■ Goal of the exercise
Please repeat exactly the lines below from the one containing "orange domino: 3 -> 6" down to the one containing "red watering can: 2 -> 1", both included, and nothing else.
Start of Records supplied
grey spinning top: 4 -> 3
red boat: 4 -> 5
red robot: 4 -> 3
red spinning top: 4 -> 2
End of Records supplied
Start of Records supplied
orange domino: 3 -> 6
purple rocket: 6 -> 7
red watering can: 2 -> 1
End of Records supplied
Start of Records supplied
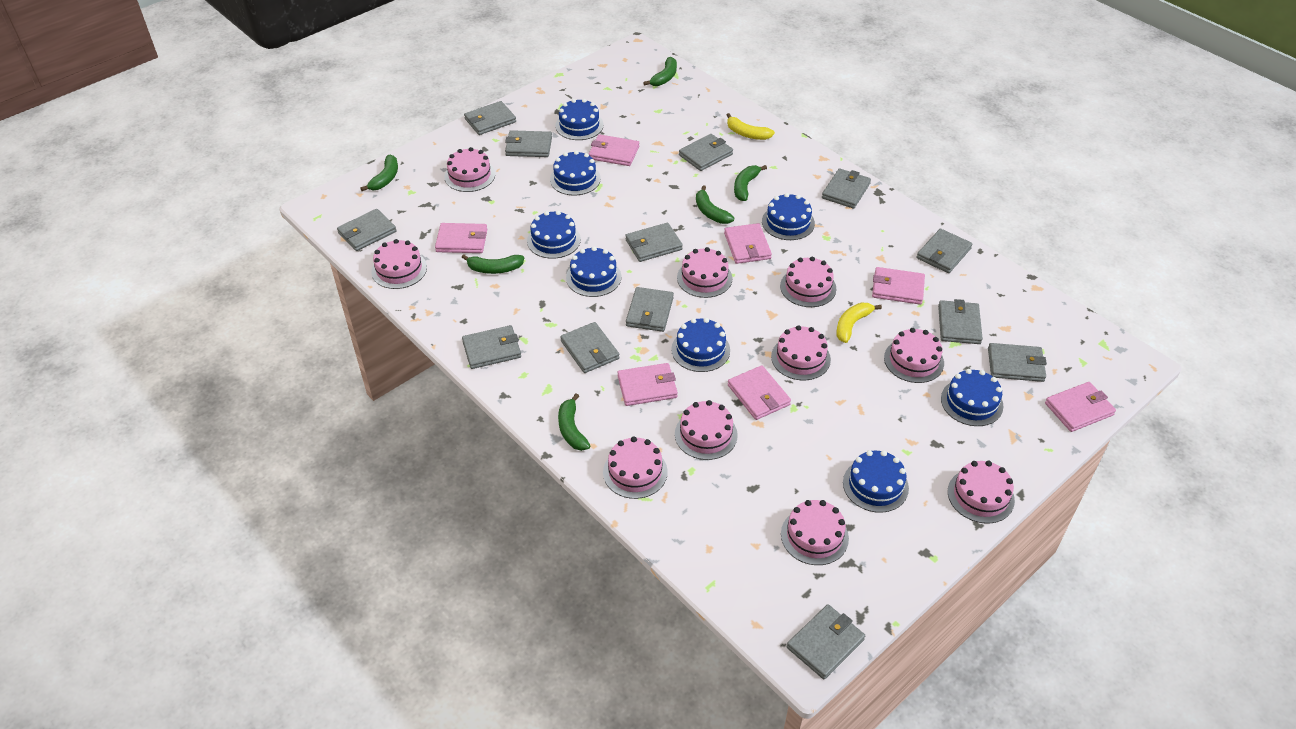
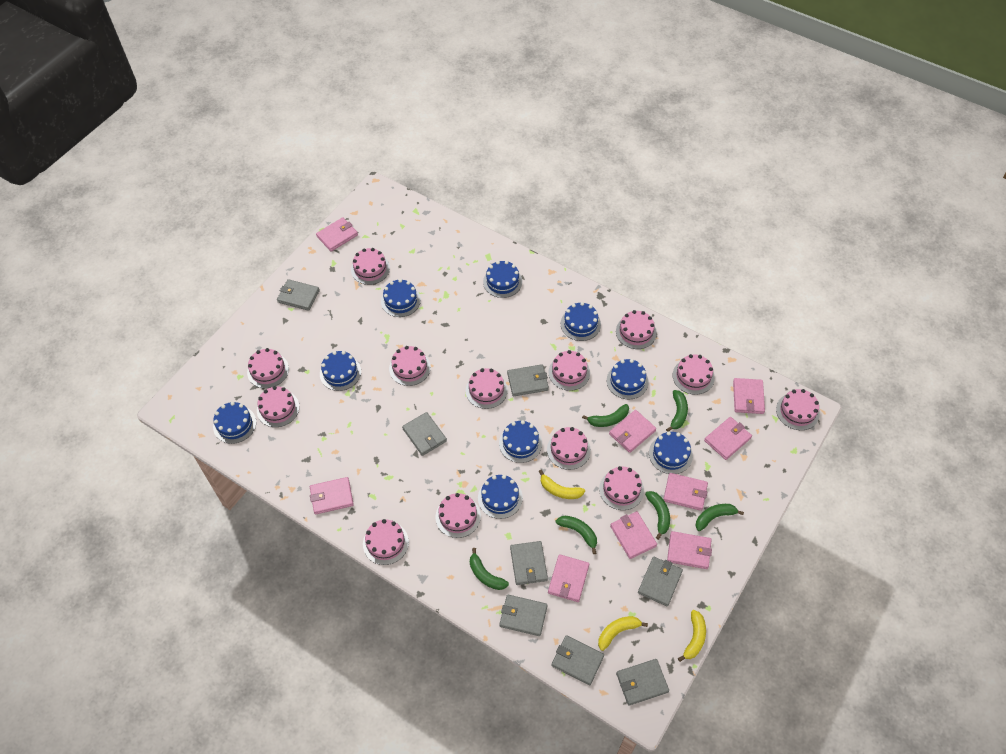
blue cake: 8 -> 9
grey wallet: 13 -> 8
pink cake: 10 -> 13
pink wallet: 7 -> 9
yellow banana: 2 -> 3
End of Records supplied
■ Task response
orange domino: 3 -> 6
purple rocket: 6 -> 7
red watering can: 2 -> 1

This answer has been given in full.